DIRECTIONS FOR THIS TASK — Reproduce the lines below from the one that contains "huevo [marrón] 160,302,193,326" through the end, inclusive, and add nothing.

PROVIDED RECORDS —
- - - - -
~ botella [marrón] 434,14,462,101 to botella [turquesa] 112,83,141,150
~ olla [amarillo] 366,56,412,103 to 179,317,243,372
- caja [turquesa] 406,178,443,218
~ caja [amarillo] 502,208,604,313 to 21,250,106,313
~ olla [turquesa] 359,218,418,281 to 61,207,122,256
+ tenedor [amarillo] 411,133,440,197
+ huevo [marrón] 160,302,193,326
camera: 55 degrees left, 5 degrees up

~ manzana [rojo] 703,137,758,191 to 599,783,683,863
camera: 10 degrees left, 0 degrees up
- - - - -
COMPLETED TASK —
+ huevo [marrón] 160,302,193,326
camera: 55 degrees left, 5 degrees up

~ manzana [rojo] 703,137,758,191 to 599,783,683,863
camera: 10 degrees left, 0 degrees up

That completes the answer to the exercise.